**HOW TO COMPLETE THIS TASK**
Would you retype the line that contains "building: none -> [324,274,427,351]" and all lines following it to the end of the entries below, exactly and without pictures?

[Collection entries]
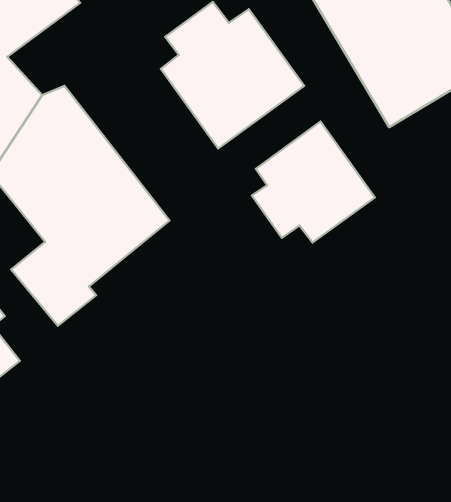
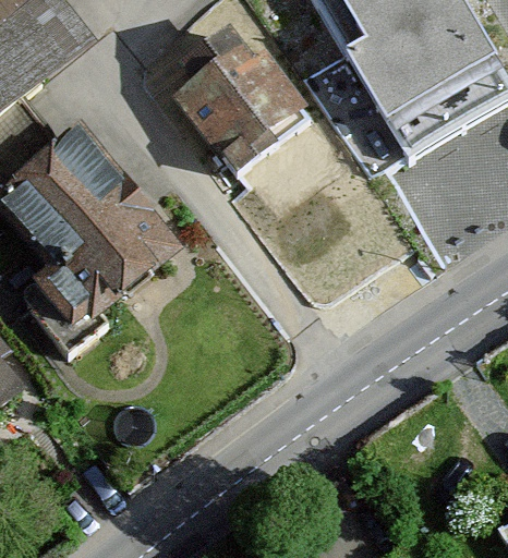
building: [252,122,375,243] -> none

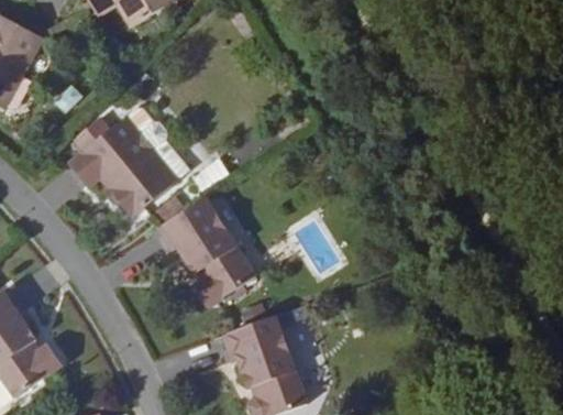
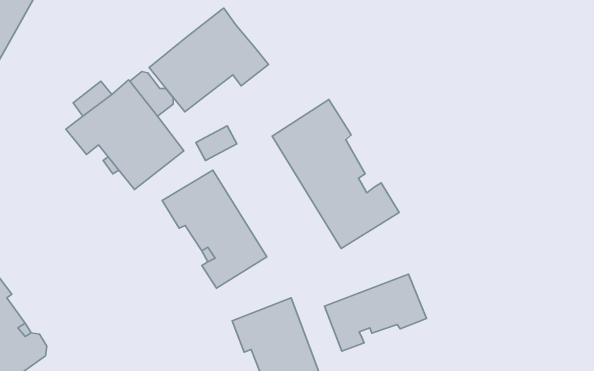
building: none -> [149,8,269,112]
building: none -> [272,99,399,249]
building: none -> [324,274,427,351]

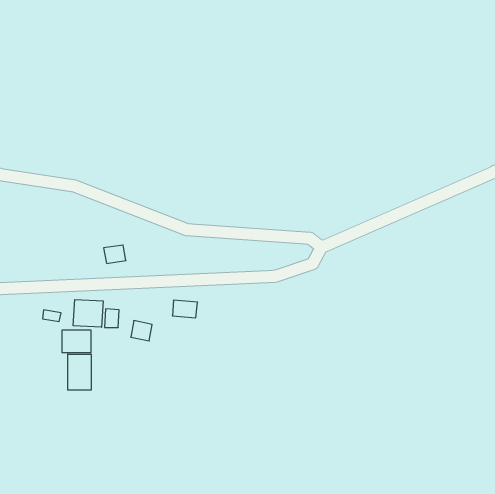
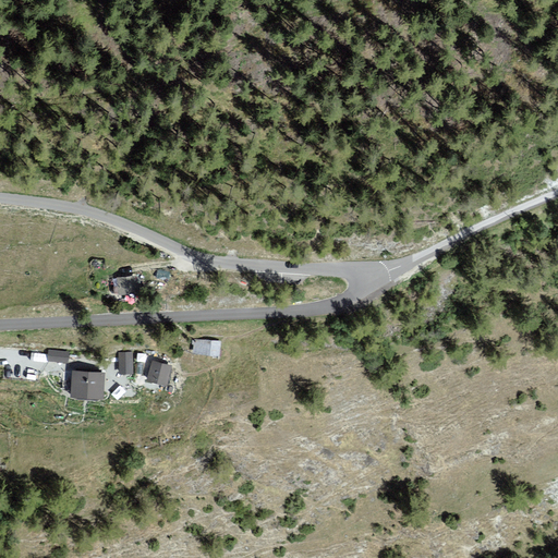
building: [73,300,103,327] -> none
building: [68,354,91,390] -> none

**WRITTEN ANSWER**
building: none -> [324,274,427,351]

building: [73,300,103,327] -> none
building: [68,354,91,390] -> none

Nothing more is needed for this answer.